╭─ Input data

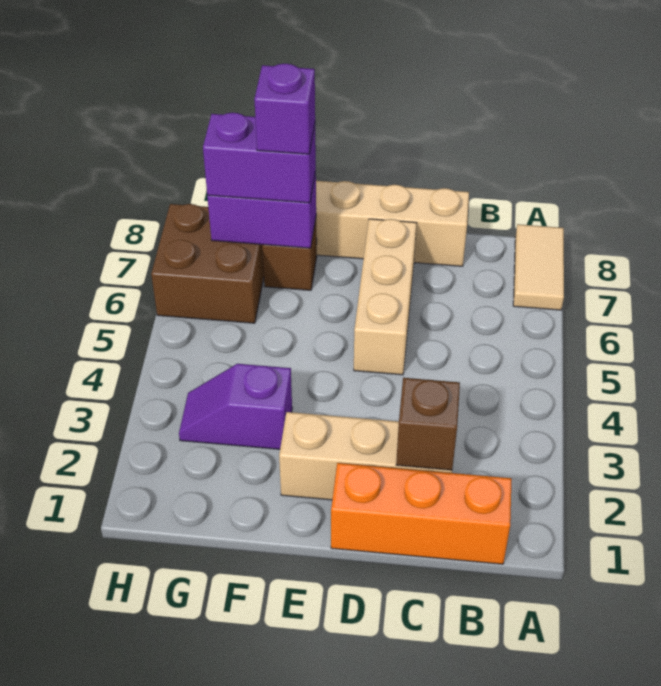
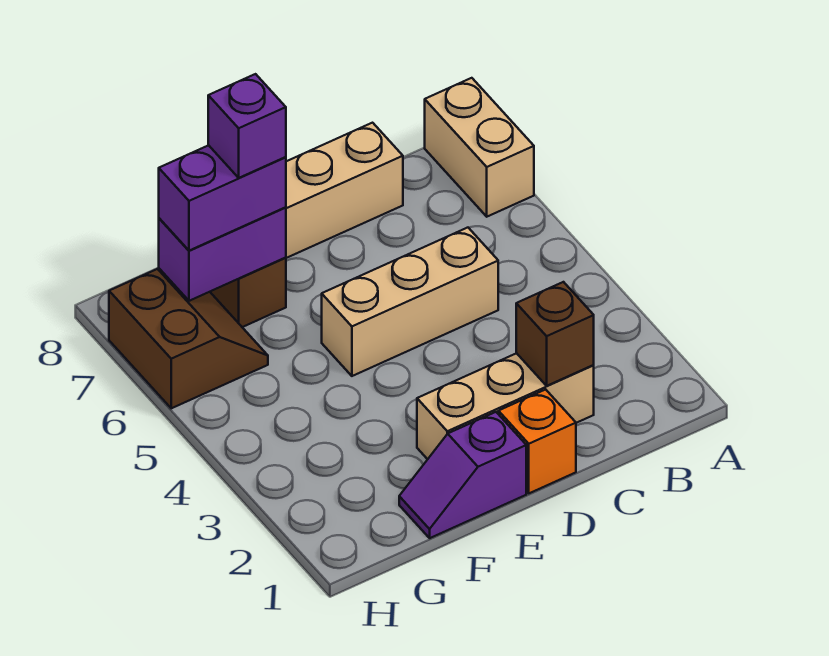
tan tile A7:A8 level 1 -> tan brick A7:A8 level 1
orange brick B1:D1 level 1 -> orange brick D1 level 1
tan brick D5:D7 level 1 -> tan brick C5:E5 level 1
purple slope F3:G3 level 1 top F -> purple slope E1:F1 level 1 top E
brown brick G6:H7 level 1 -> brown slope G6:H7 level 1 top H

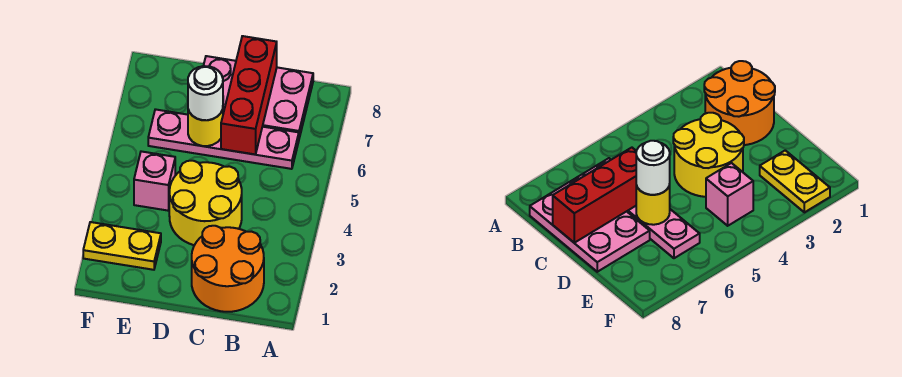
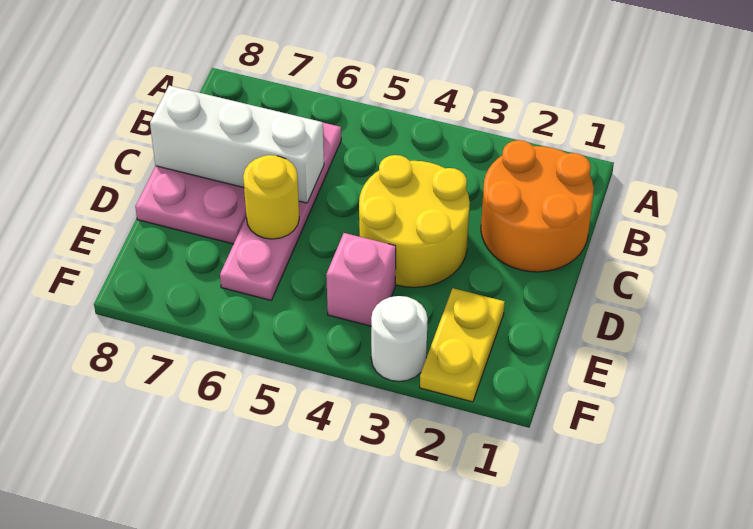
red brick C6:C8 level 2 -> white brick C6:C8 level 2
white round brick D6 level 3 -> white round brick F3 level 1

╰─

What needs to be done: Lines holding the word "slope" are the answer; copy each one from the records above.

Result below:
purple slope F3:G3 level 1 top F -> purple slope E1:F1 level 1 top E
brown brick G6:H7 level 1 -> brown slope G6:H7 level 1 top H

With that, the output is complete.